*** Opening of Task data ***

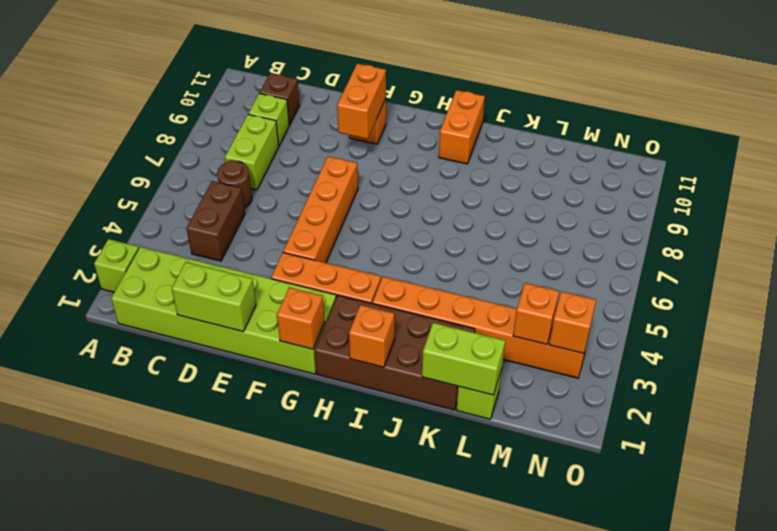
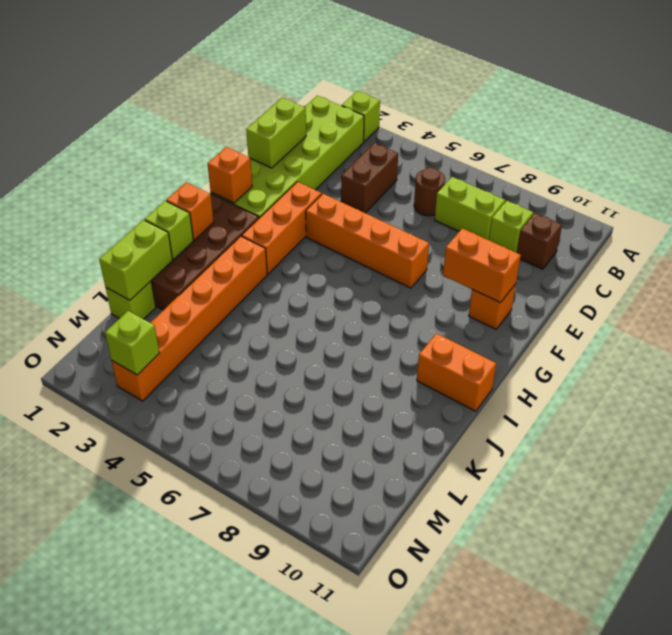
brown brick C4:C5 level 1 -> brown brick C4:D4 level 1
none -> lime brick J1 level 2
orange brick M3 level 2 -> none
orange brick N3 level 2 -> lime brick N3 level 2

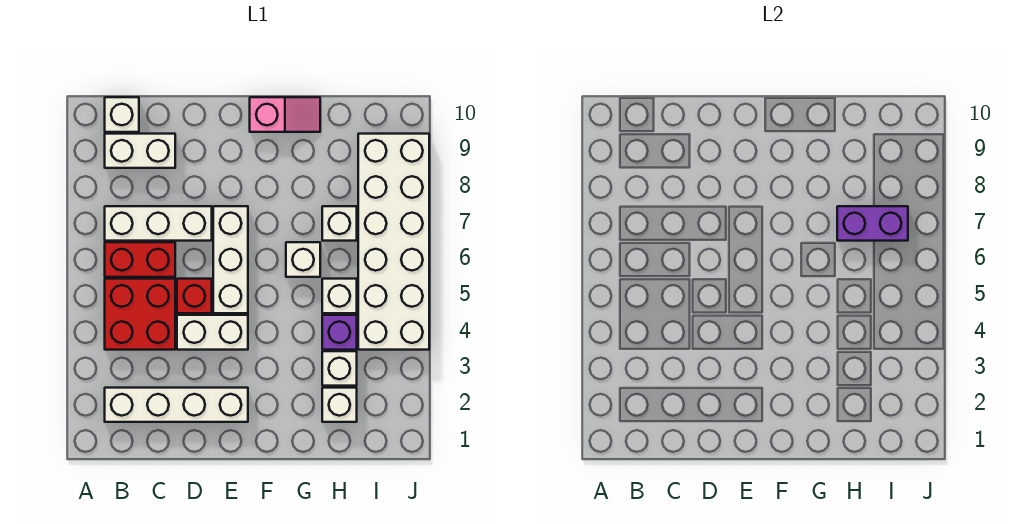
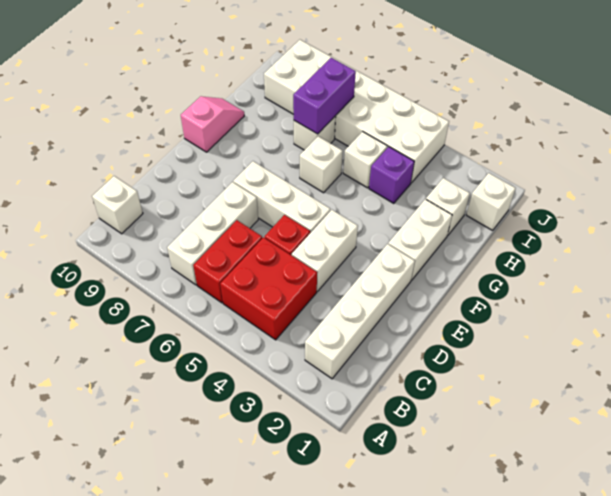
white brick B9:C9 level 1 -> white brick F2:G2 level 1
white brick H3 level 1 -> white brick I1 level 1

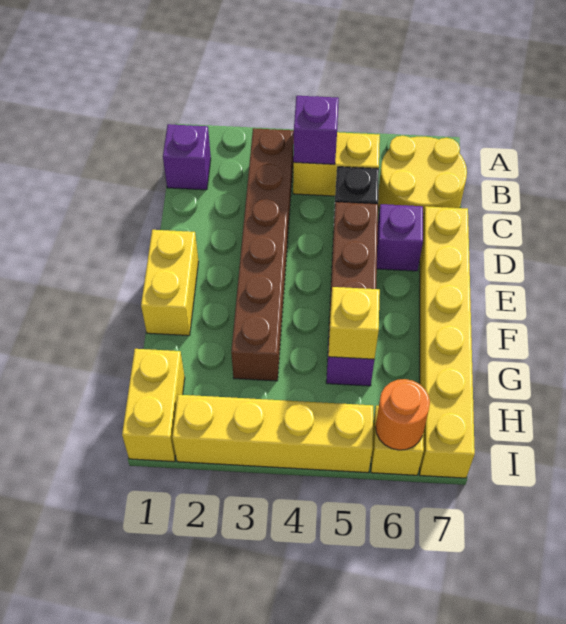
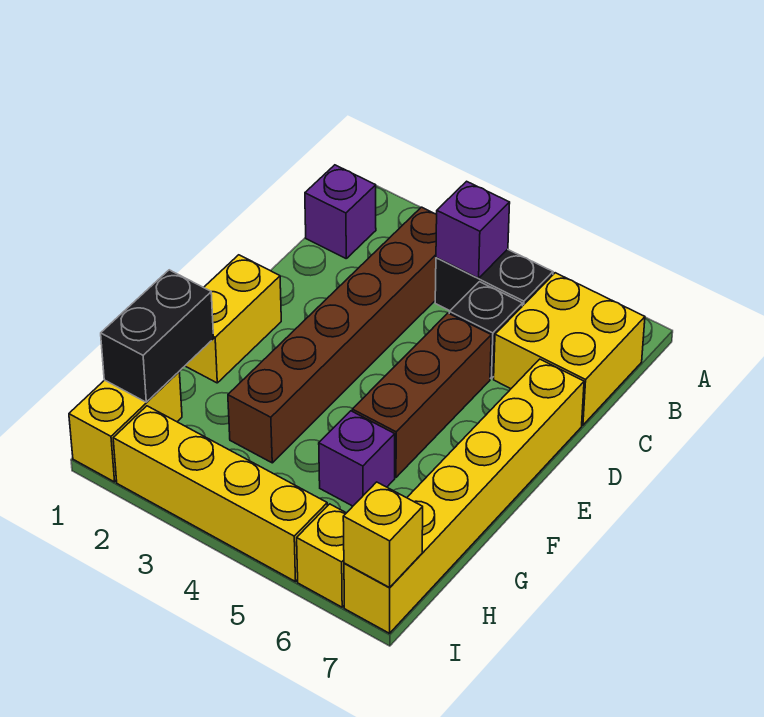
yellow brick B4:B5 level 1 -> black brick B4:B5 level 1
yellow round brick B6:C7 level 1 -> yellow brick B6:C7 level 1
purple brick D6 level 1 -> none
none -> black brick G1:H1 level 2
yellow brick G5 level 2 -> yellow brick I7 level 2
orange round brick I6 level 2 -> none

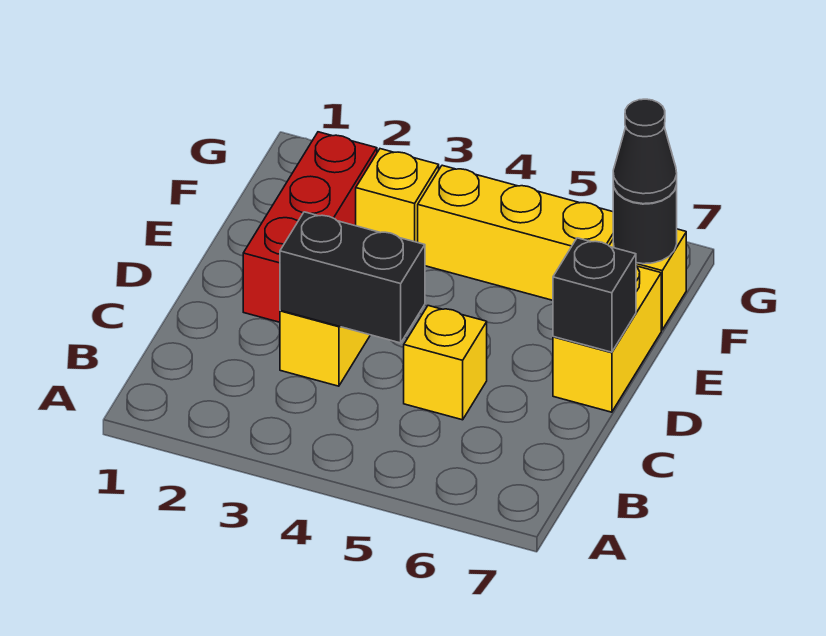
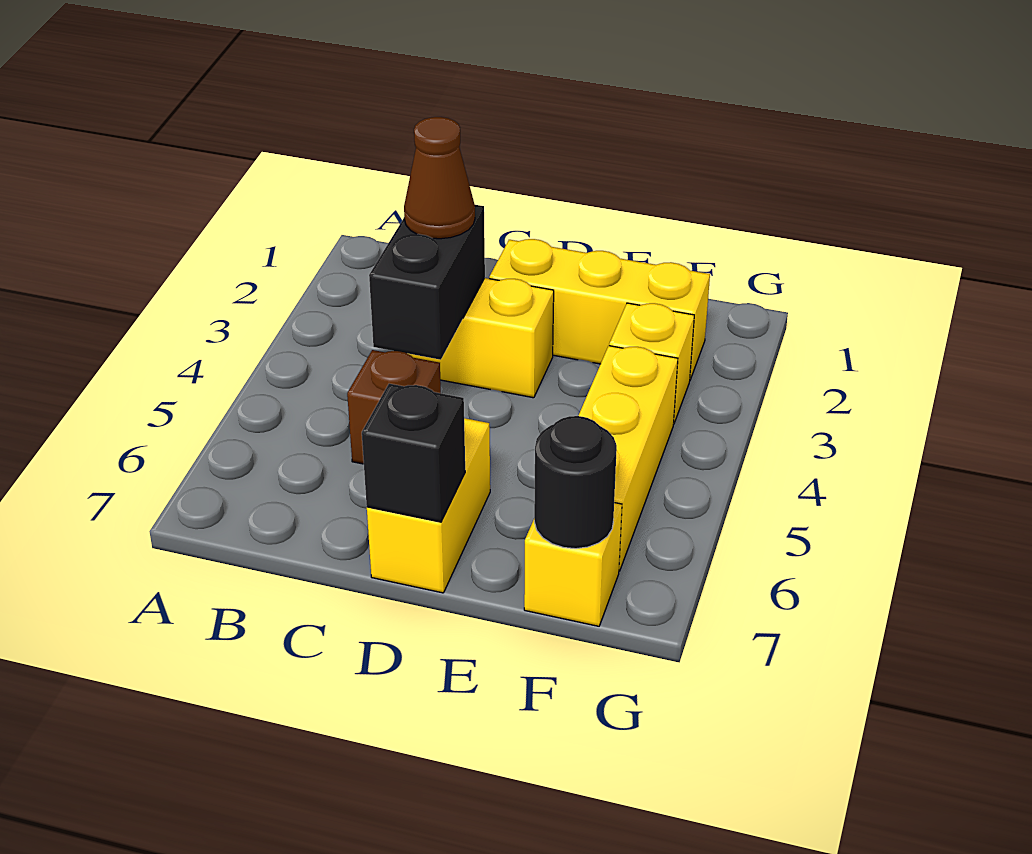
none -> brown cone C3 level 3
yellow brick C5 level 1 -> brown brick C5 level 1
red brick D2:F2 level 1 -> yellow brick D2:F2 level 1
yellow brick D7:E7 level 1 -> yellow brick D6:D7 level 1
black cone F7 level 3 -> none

*** Close of Task data ***

▶ **Work to be completed**
Transcribe exactly the lines above, beginning at the one with "purple brick D6 level 1 -> none" and going up to and including the one with "red brick D2:F2". Pictures do not belong in the copy.

▶ **Answer for the task**
purple brick D6 level 1 -> none
none -> black brick G1:H1 level 2
yellow brick G5 level 2 -> yellow brick I7 level 2
orange round brick I6 level 2 -> none

none -> brown cone C3 level 3
yellow brick C5 level 1 -> brown brick C5 level 1
red brick D2:F2 level 1 -> yellow brick D2:F2 level 1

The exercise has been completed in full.